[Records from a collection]
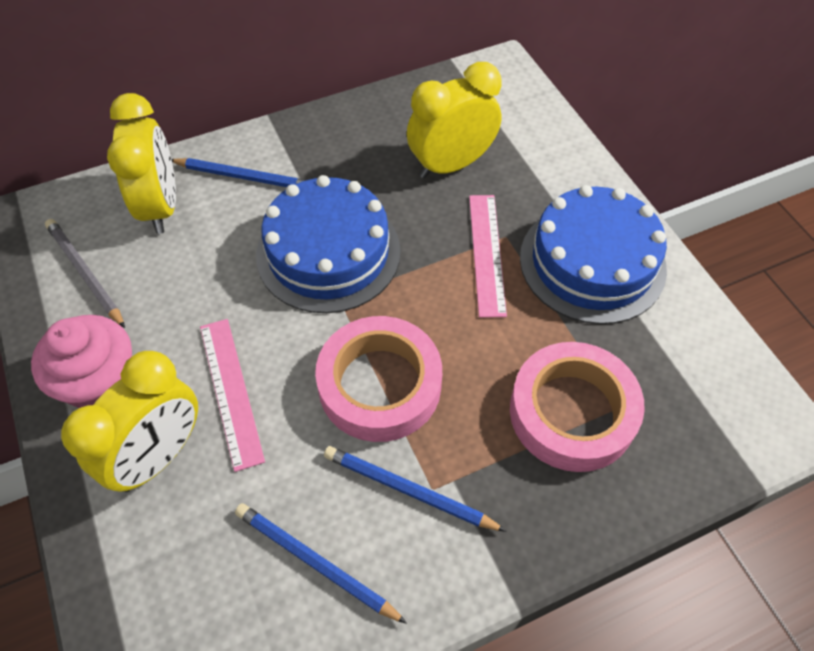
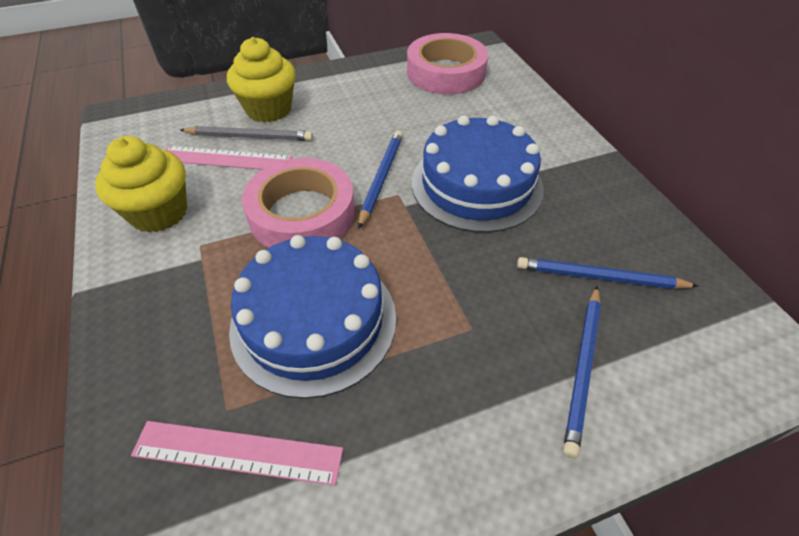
pink cupcake: 1 -> 0
yellow clock: 3 -> 0
yellow cupcake: 0 -> 2

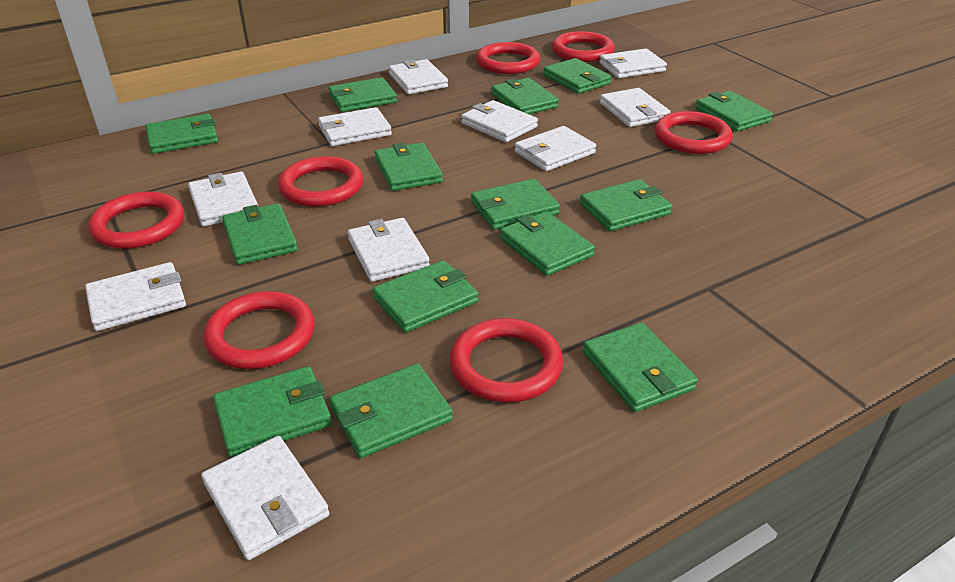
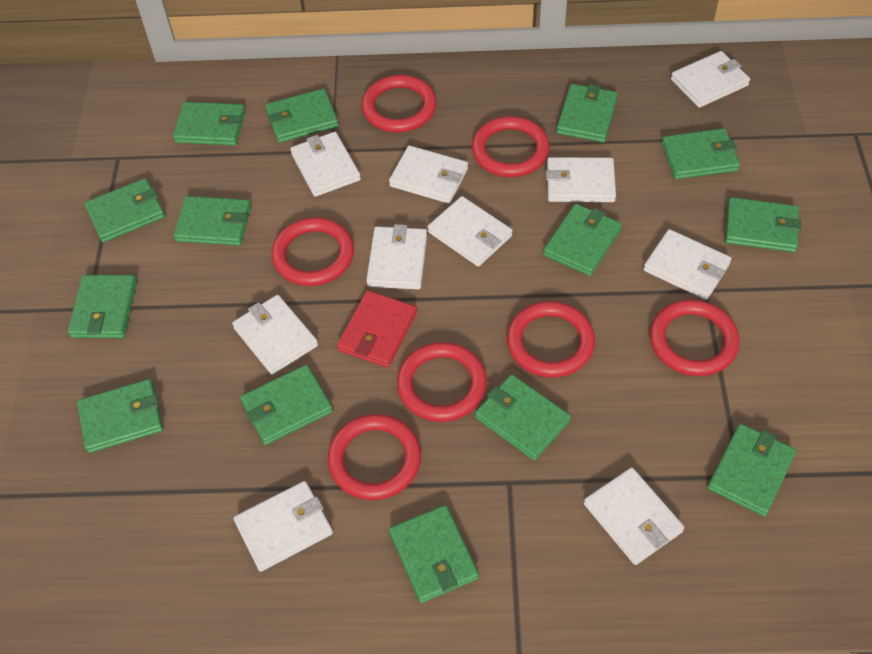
red wallet: 0 -> 1

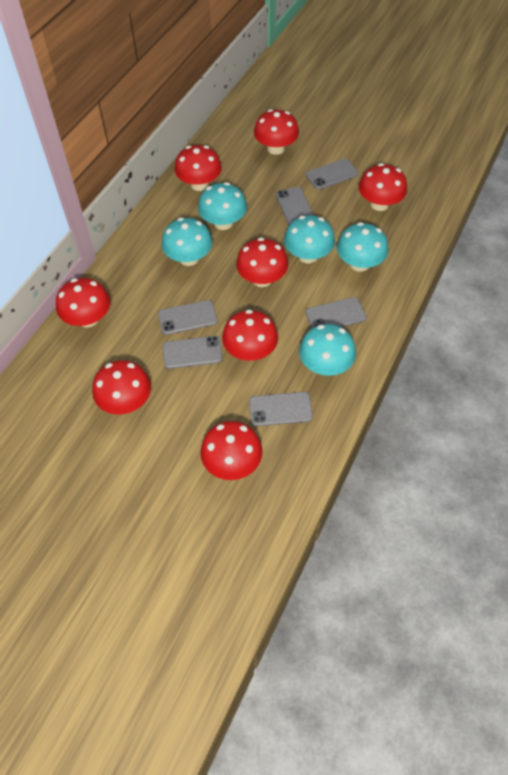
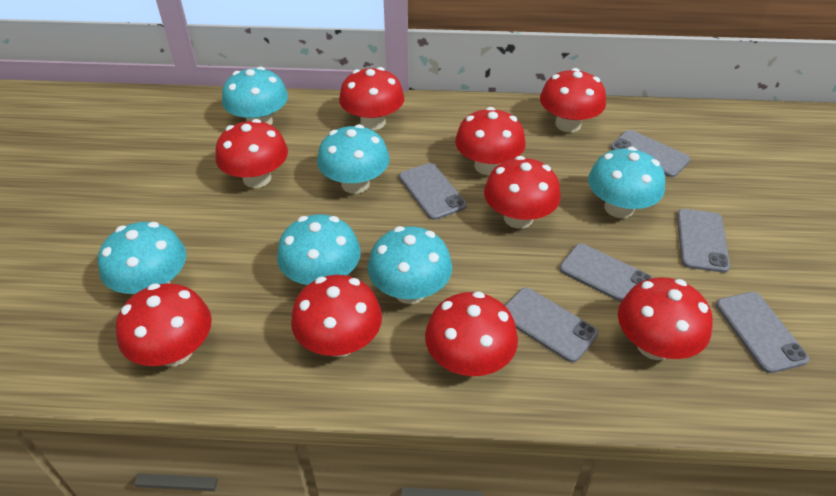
red mushroom: 8 -> 9
turquoise mushroom: 5 -> 6

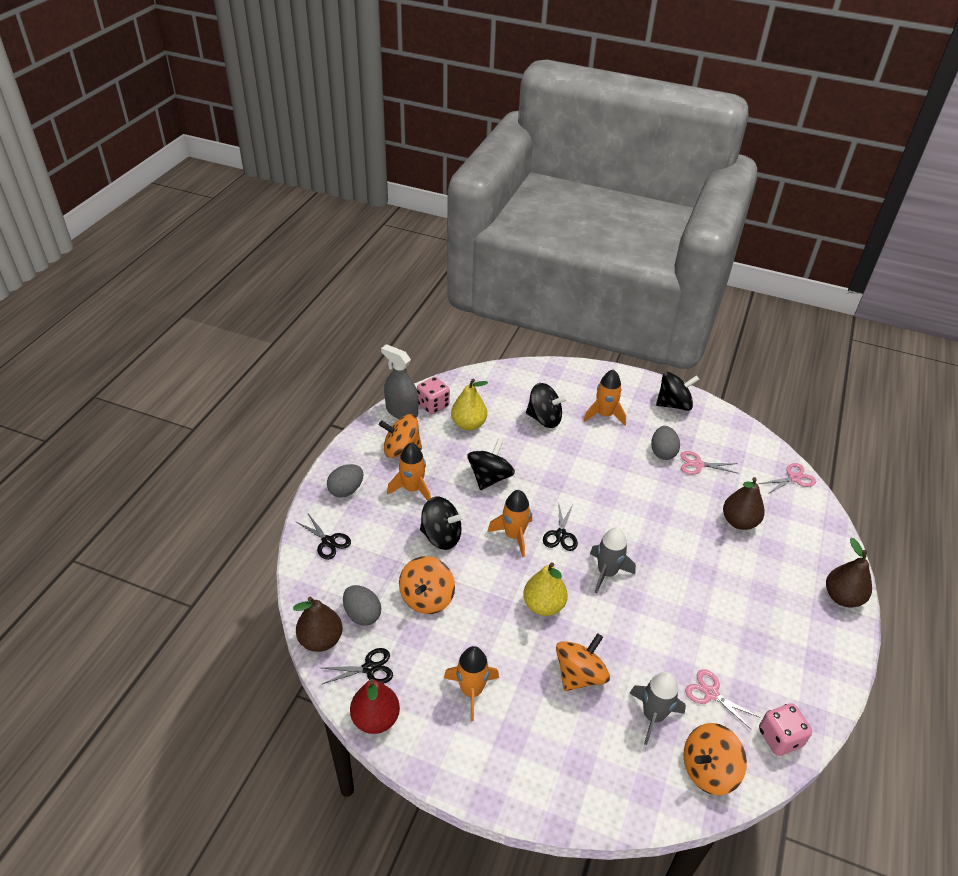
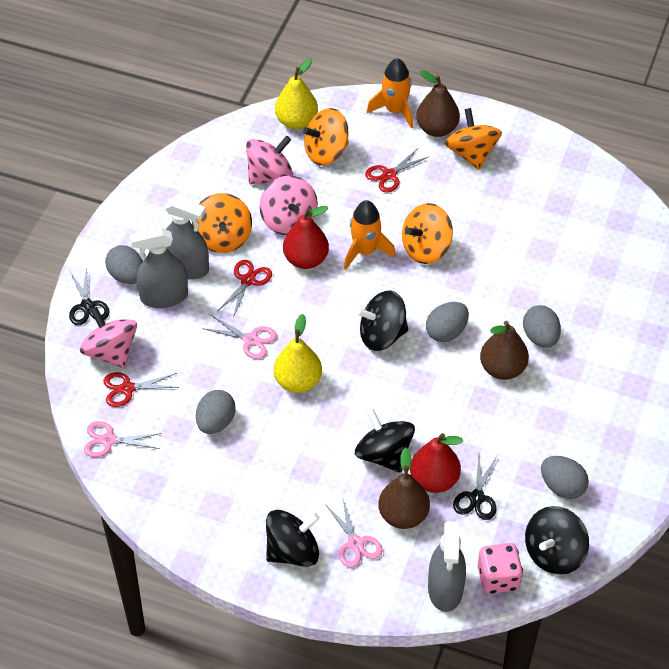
black scissors: 3 -> 2
grey egg: 3 -> 5
grey rocket: 2 -> 0
grey spray bottle: 1 -> 3
orange rocket: 4 -> 2
pink dice: 2 -> 1
pink spinning top: 0 -> 3
red pear: 1 -> 2
red scissors: 0 -> 3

**Task directions**:
Keep only those lines of the records that hold "mushroom", and return them.

**Response area**:
red mushroom: 8 -> 9
turquoise mushroom: 5 -> 6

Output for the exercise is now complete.